All the lines below should be set down exactly, with no picture carried into the copy.

Given data |
+++++

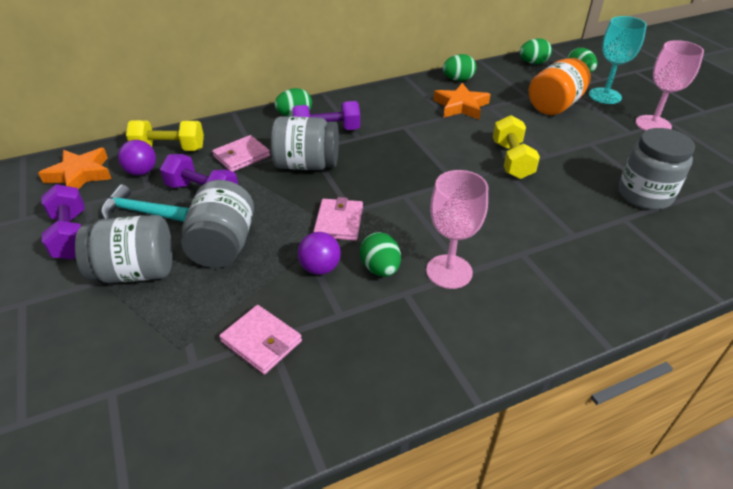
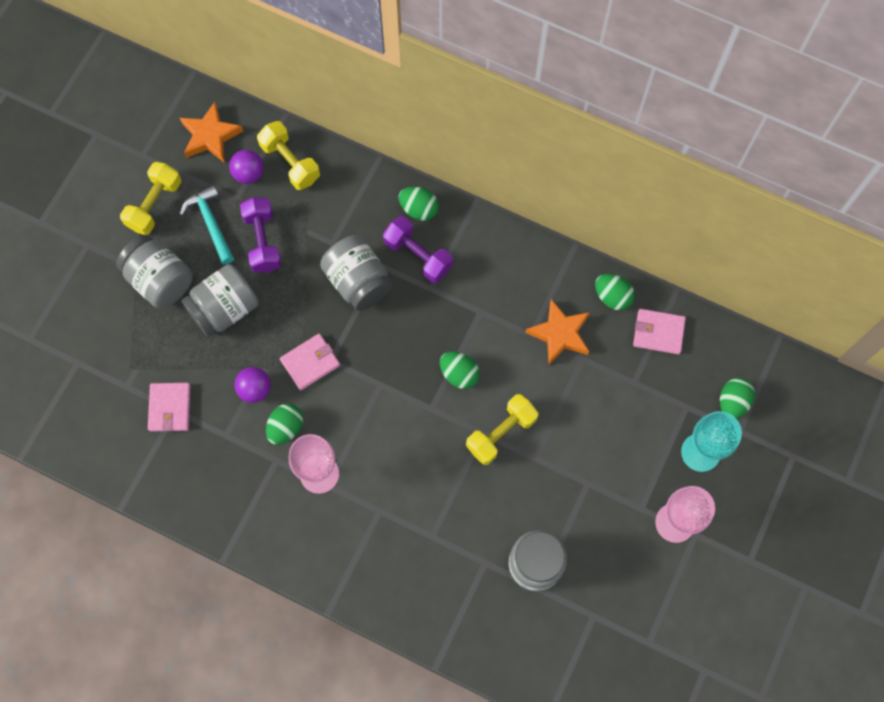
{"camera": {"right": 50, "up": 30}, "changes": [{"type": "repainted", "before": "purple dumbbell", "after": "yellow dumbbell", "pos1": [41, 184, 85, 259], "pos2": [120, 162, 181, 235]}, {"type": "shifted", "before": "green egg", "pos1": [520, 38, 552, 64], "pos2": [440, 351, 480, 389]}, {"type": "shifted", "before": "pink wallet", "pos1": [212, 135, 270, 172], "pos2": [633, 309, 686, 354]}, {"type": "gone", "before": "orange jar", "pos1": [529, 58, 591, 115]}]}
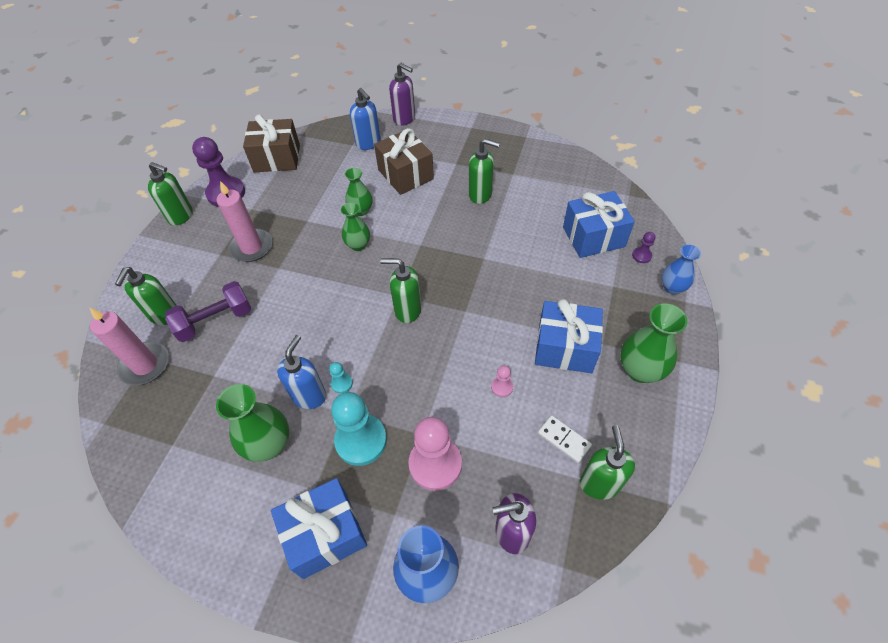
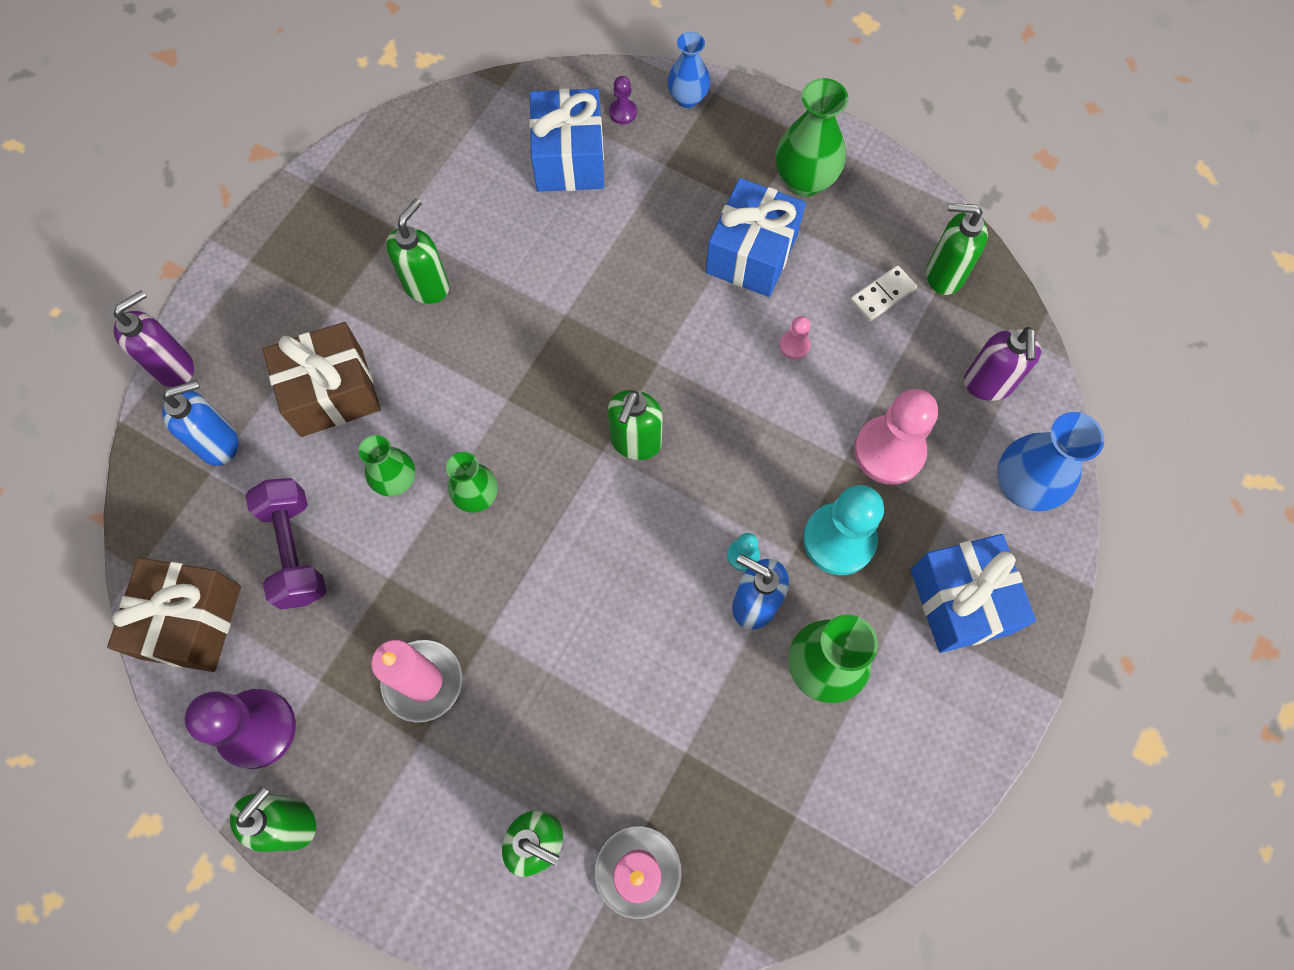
{"camera": {"right": -80, "up": 15}, "changes": [{"type": "shifted", "before": "purple dumbbell", "pos1": [165, 281, 251, 342], "pos2": [245, 478, 326, 610]}]}
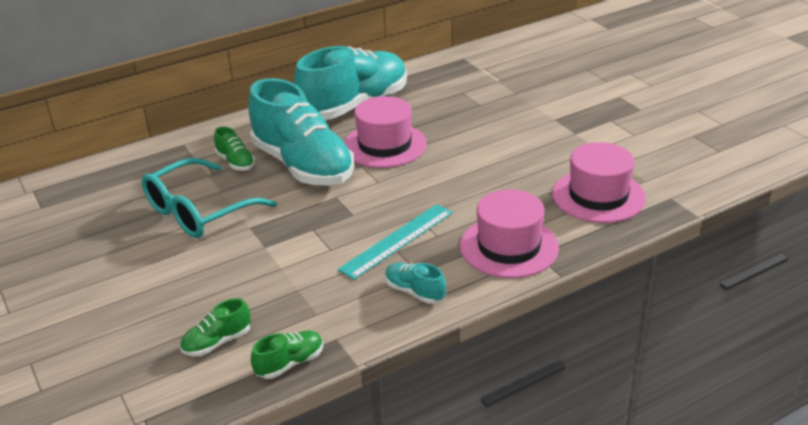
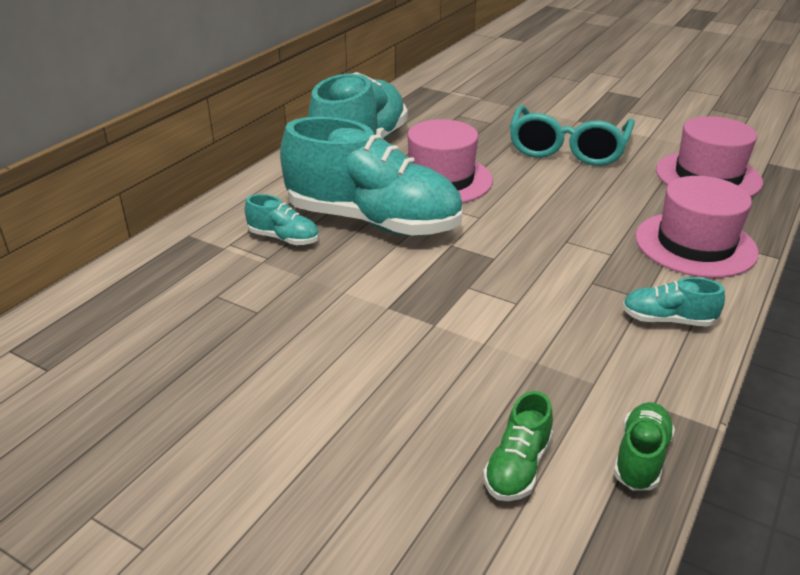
{"camera": {"right": -30, "up": 0}, "changes": [{"type": "repainted", "before": "green shoe", "after": "turquoise shoe", "pos1": [214, 127, 255, 171], "pos2": [245, 194, 319, 245]}, {"type": "shifted", "before": "turquoise glasses", "pos1": [142, 158, 277, 238], "pos2": [510, 105, 635, 166]}, {"type": "gone", "before": "turquoise ruler", "pos1": [338, 204, 453, 280]}]}
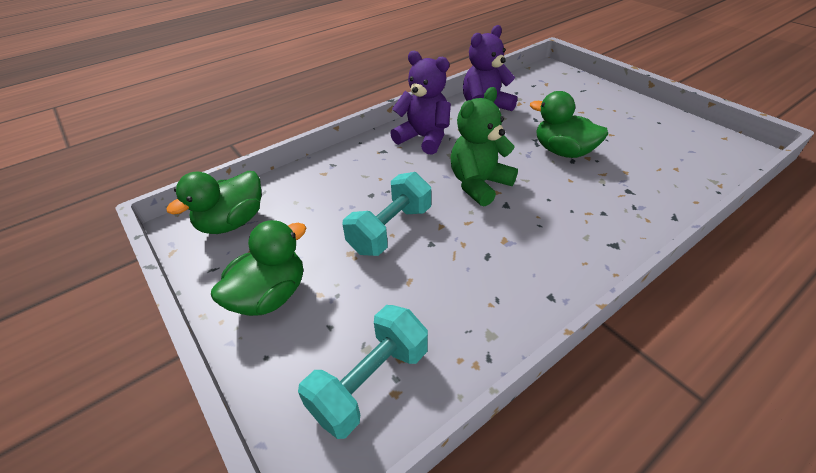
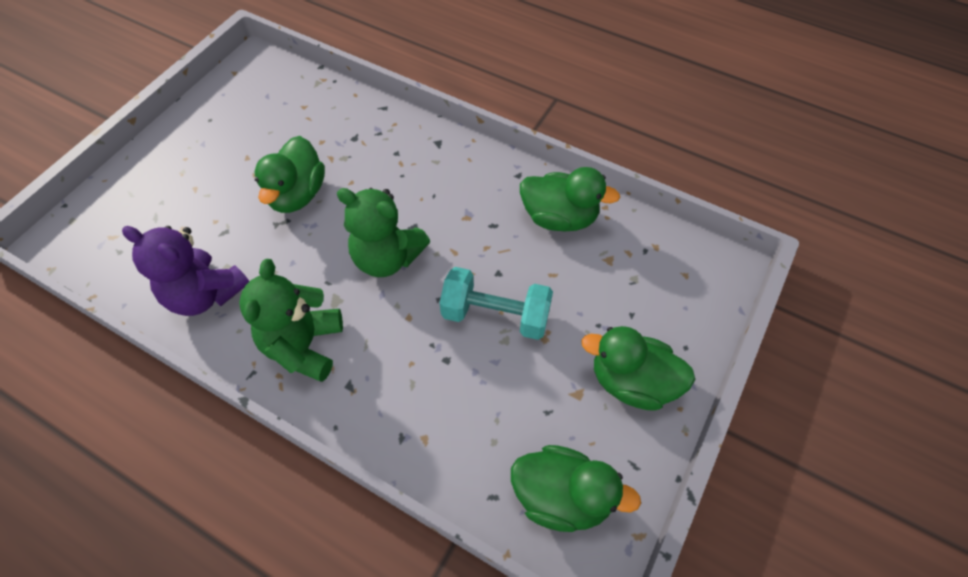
{"camera": {"right": -115, "up": 15}, "changes": [{"type": "repainted", "before": "purple teddy bear", "after": "green teddy bear", "pos1": [390, 51, 451, 155], "pos2": [239, 259, 343, 382]}, {"type": "new", "after": "green duck", "pos2": [520, 167, 620, 231]}, {"type": "gone", "before": "turquoise dumbbell", "pos1": [298, 305, 428, 439]}]}
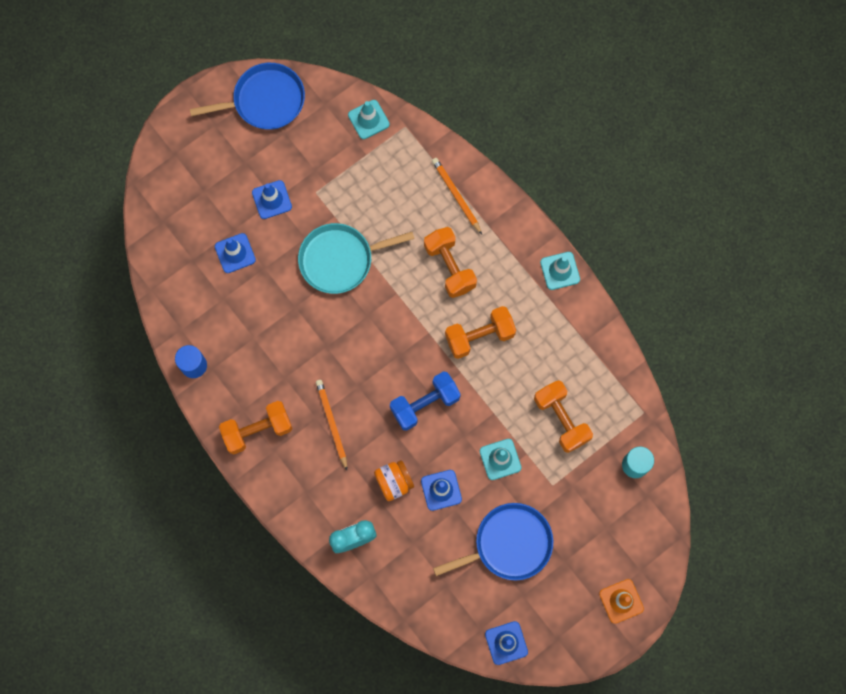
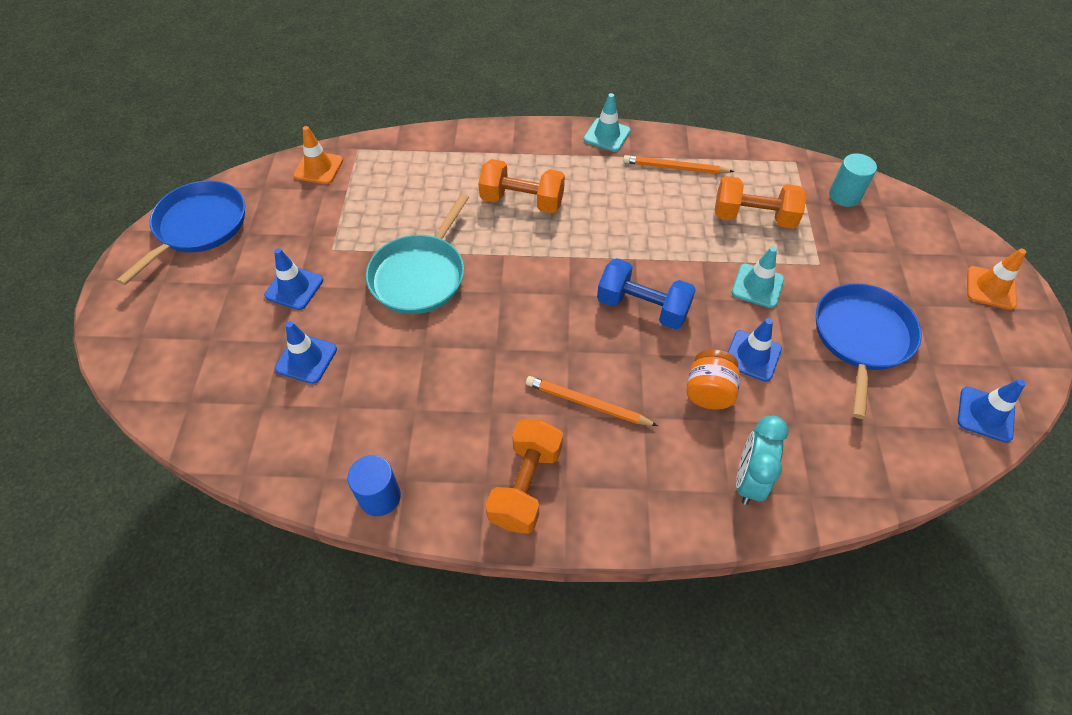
{"camera": {"right": -50, "up": -20}, "changes": [{"type": "repainted", "before": "turquoise traffic cone", "after": "orange traffic cone", "pos1": [348, 100, 390, 139], "pos2": [293, 126, 343, 184]}, {"type": "rotated", "before": "blue dumbbell", "pos1": [390, 371, 461, 431], "pos2": [597, 258, 696, 330], "turn": -75}, {"type": "shifted", "before": "orange pencil", "pos1": [432, 158, 482, 234], "pos2": [623, 155, 734, 174]}, {"type": "gone", "before": "orange dumbbell", "pos1": [445, 306, 516, 359]}]}
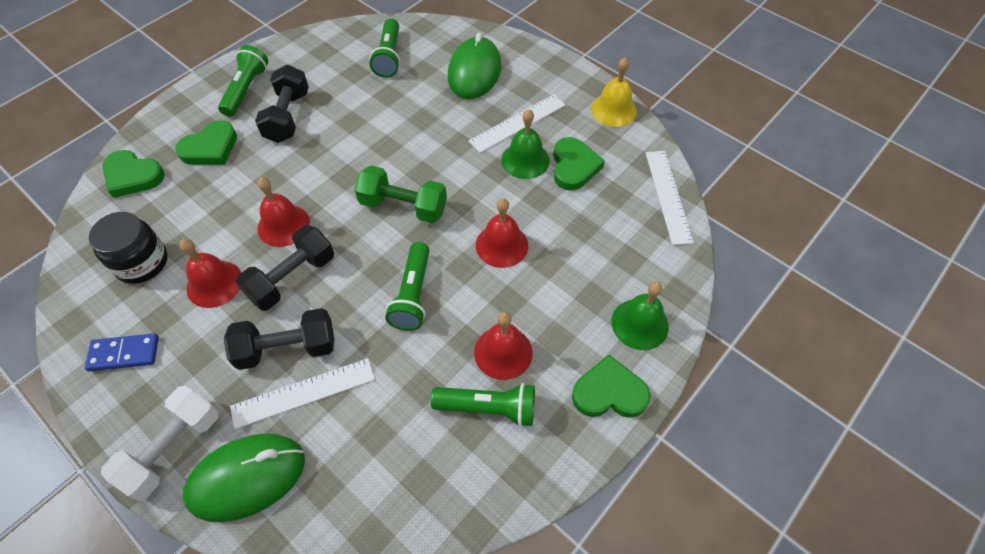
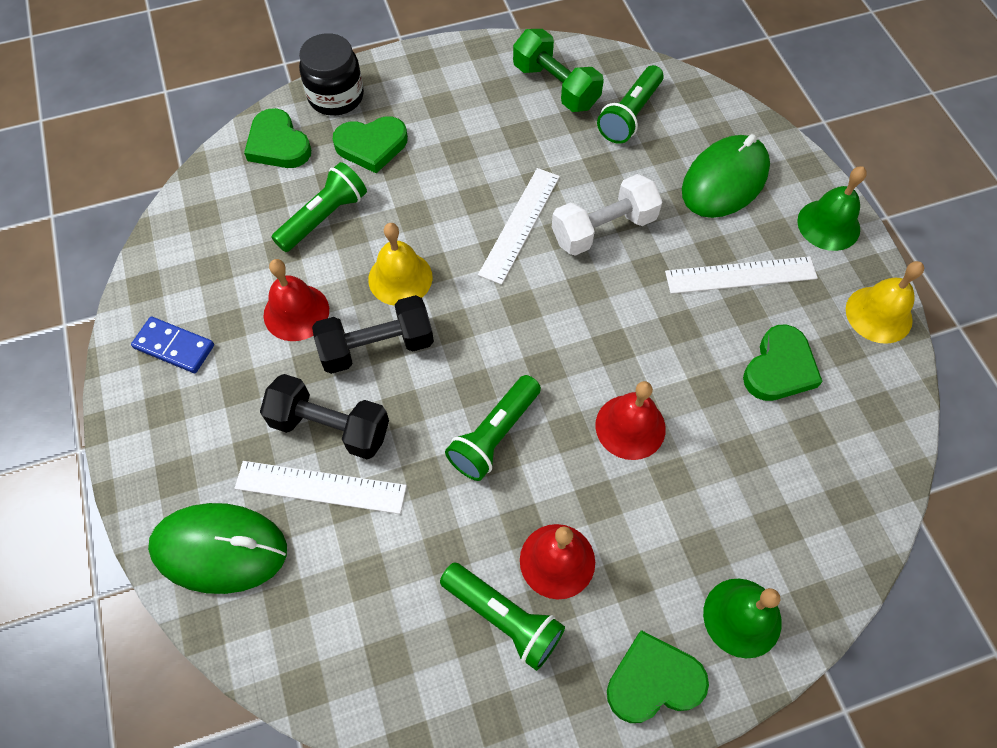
{"camera": {"right": 30, "up": 5}, "changes": [{"type": "shifted", "before": "green flashlight", "pos1": [218, 45, 268, 117], "pos2": [272, 162, 367, 252]}, {"type": "shifted", "before": "black jar", "pos1": [89, 212, 168, 284], "pos2": [299, 33, 364, 116]}, {"type": "repainted", "before": "red bell", "after": "yellow bell", "pos1": [257, 177, 310, 247], "pos2": [368, 223, 432, 306]}, {"type": "shifted", "before": "white ruler", "pos1": [646, 151, 694, 245], "pos2": [478, 168, 560, 285]}, {"type": "shifted", "before": "green dumbbell", "pos1": [354, 165, 447, 223], "pos2": [513, 29, 604, 112]}, {"type": "shifted", "before": "white dumbbell", "pos1": [101, 385, 219, 501], "pos2": [552, 174, 662, 256]}, {"type": "rotated", "before": "green heart", "pos1": [572, 355, 651, 418], "pos2": [607, 630, 709, 723], "turn": -45}, {"type": "shifted", "before": "green bell", "pos1": [501, 109, 550, 179], "pos2": [797, 166, 867, 251]}, {"type": "gone", "before": "black dumbbell", "pos1": [255, 65, 309, 143]}]}
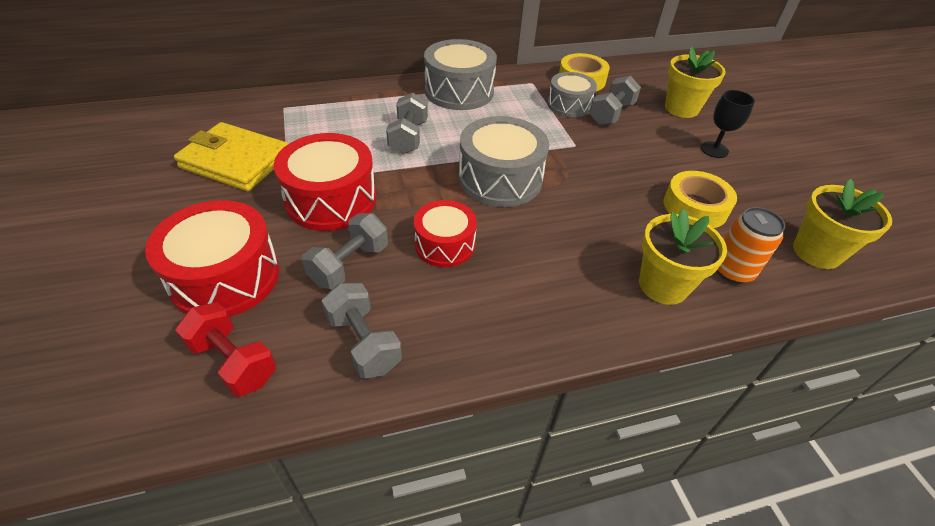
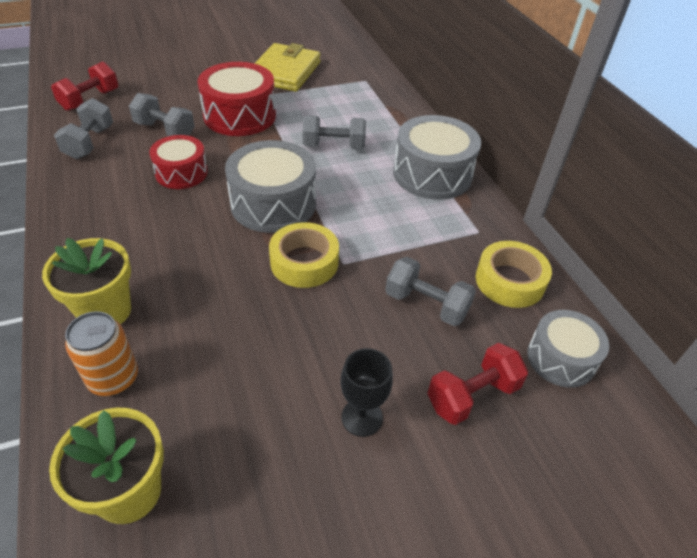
{"camera": {"right": 85, "up": 0}, "changes": [{"type": "rotated", "before": "grey dumbbell", "pos1": [322, 283, 402, 379], "pos2": [54, 98, 113, 159], "turn": -45}, {"type": "shifted", "before": "yellow tape", "pos1": [664, 171, 737, 228], "pos2": [269, 222, 339, 288]}, {"type": "swapped", "before": "yellow flower pot", "after": "red dumbbell", "pos1": [665, 46, 726, 118], "pos2": [427, 343, 528, 425]}, {"type": "shifted", "before": "grey drum", "pos1": [547, 72, 597, 117], "pos2": [527, 310, 610, 388]}, {"type": "gone", "before": "red drum", "pos1": [145, 200, 280, 317]}]}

+++++

Solution below |
{"camera": {"right": 50, "up": 30}, "changes": [{"type": "repainted", "before": "purple dumbbell", "after": "yellow dumbbell", "pos1": [41, 184, 85, 259], "pos2": [120, 162, 181, 235]}, {"type": "shifted", "before": "green egg", "pos1": [520, 38, 552, 64], "pos2": [440, 351, 480, 389]}, {"type": "shifted", "before": "pink wallet", "pos1": [212, 135, 270, 172], "pos2": [633, 309, 686, 354]}, {"type": "gone", "before": "orange jar", "pos1": [529, 58, 591, 115]}]}
{"camera": {"right": -80, "up": 15}, "changes": [{"type": "shifted", "before": "purple dumbbell", "pos1": [165, 281, 251, 342], "pos2": [245, 478, 326, 610]}]}
{"camera": {"right": -30, "up": 0}, "changes": [{"type": "repainted", "before": "green shoe", "after": "turquoise shoe", "pos1": [214, 127, 255, 171], "pos2": [245, 194, 319, 245]}, {"type": "shifted", "before": "turquoise glasses", "pos1": [142, 158, 277, 238], "pos2": [510, 105, 635, 166]}, {"type": "gone", "before": "turquoise ruler", "pos1": [338, 204, 453, 280]}]}
{"camera": {"right": -115, "up": 15}, "changes": [{"type": "repainted", "before": "purple teddy bear", "after": "green teddy bear", "pos1": [390, 51, 451, 155], "pos2": [239, 259, 343, 382]}, {"type": "new", "after": "green duck", "pos2": [520, 167, 620, 231]}, {"type": "gone", "before": "turquoise dumbbell", "pos1": [298, 305, 428, 439]}]}
{"camera": {"right": -50, "up": -20}, "changes": [{"type": "repainted", "before": "turquoise traffic cone", "after": "orange traffic cone", "pos1": [348, 100, 390, 139], "pos2": [293, 126, 343, 184]}, {"type": "rotated", "before": "blue dumbbell", "pos1": [390, 371, 461, 431], "pos2": [597, 258, 696, 330], "turn": -75}, {"type": "shifted", "before": "orange pencil", "pos1": [432, 158, 482, 234], "pos2": [623, 155, 734, 174]}, {"type": "gone", "before": "orange dumbbell", "pos1": [445, 306, 516, 359]}]}
{"camera": {"right": 30, "up": 5}, "changes": [{"type": "shifted", "before": "green flashlight", "pos1": [218, 45, 268, 117], "pos2": [272, 162, 367, 252]}, {"type": "shifted", "before": "black jar", "pos1": [89, 212, 168, 284], "pos2": [299, 33, 364, 116]}, {"type": "repainted", "before": "red bell", "after": "yellow bell", "pos1": [257, 177, 310, 247], "pos2": [368, 223, 432, 306]}, {"type": "shifted", "before": "white ruler", "pos1": [646, 151, 694, 245], "pos2": [478, 168, 560, 285]}, {"type": "shifted", "before": "green dumbbell", "pos1": [354, 165, 447, 223], "pos2": [513, 29, 604, 112]}, {"type": "shifted", "before": "white dumbbell", "pos1": [101, 385, 219, 501], "pos2": [552, 174, 662, 256]}, {"type": "rotated", "before": "green heart", "pos1": [572, 355, 651, 418], "pos2": [607, 630, 709, 723], "turn": -45}, {"type": "shifted", "before": "green bell", "pos1": [501, 109, 550, 179], "pos2": [797, 166, 867, 251]}, {"type": "gone", "before": "black dumbbell", "pos1": [255, 65, 309, 143]}]}
{"camera": {"right": 85, "up": 0}, "changes": [{"type": "rotated", "before": "grey dumbbell", "pos1": [322, 283, 402, 379], "pos2": [54, 98, 113, 159], "turn": -45}, {"type": "shifted", "before": "yellow tape", "pos1": [664, 171, 737, 228], "pos2": [269, 222, 339, 288]}, {"type": "swapped", "before": "yellow flower pot", "after": "red dumbbell", "pos1": [665, 46, 726, 118], "pos2": [427, 343, 528, 425]}, {"type": "shifted", "before": "grey drum", "pos1": [547, 72, 597, 117], "pos2": [527, 310, 610, 388]}, {"type": "gone", "before": "red drum", "pos1": [145, 200, 280, 317]}]}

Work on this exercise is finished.